= WORK INSTRUCTION =
Give the data again exactly, without images.

= DATA EXTRACT =
<<<<
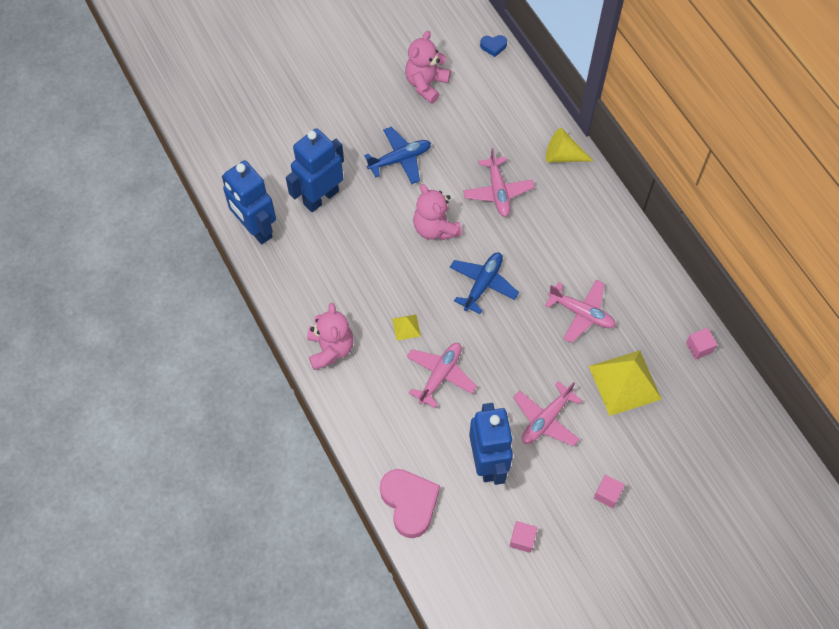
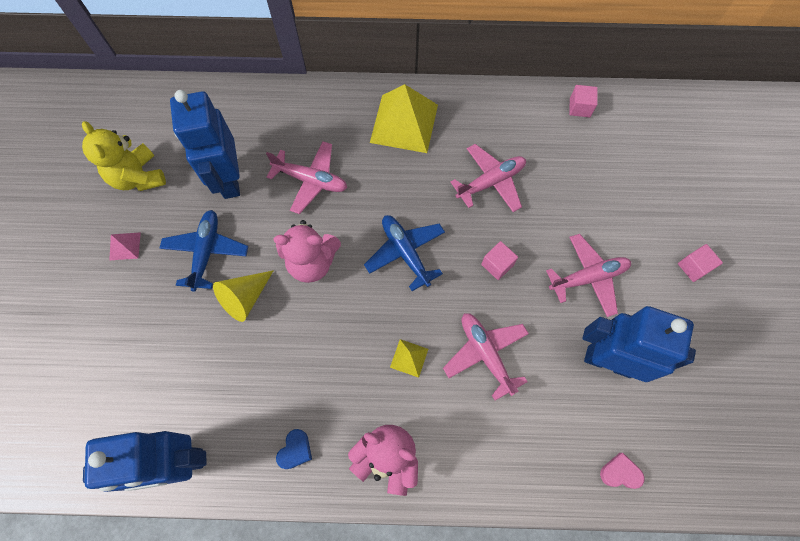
camera: 60 degrees left, 5 degrees up
(320, 197) = (191, 362): blue robot -> blue robot (229, 179)
(372, 109) = (125, 246): none -> pink pyramid
(409, 503) = (620, 473): pink heart -> pink heart, size x0.47
(426, 84) = (138, 177): pink teddy bear -> yellow teddy bear
(493, 46) = (147, 93): blue heart -> blue heart (295, 450)
(522, 539) = (710, 375): pink cube -> pink cube (497, 265)
(546, 419) = (588, 278): pink plane -> pink plane turned 90 degrees counterclockwise
(563, 156) = (312, 103): yellow cone -> yellow cone (245, 298)
(624, 382) = (583, 186): yellow pyramid -> yellow pyramid (404, 123)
>>>>
= COMPLETED EXERCISE =
camera: 60 degrees left, 5 degrees up
(320, 197) = (191, 362): blue robot -> blue robot (229, 179)
(372, 109) = (125, 246): none -> pink pyramid
(409, 503) = (620, 473): pink heart -> pink heart, size x0.47
(426, 84) = (138, 177): pink teddy bear -> yellow teddy bear
(493, 46) = (147, 93): blue heart -> blue heart (295, 450)
(522, 539) = (710, 375): pink cube -> pink cube (497, 265)
(546, 419) = (588, 278): pink plane -> pink plane turned 90 degrees counterclockwise
(563, 156) = (312, 103): yellow cone -> yellow cone (245, 298)
(624, 382) = (583, 186): yellow pyramid -> yellow pyramid (404, 123)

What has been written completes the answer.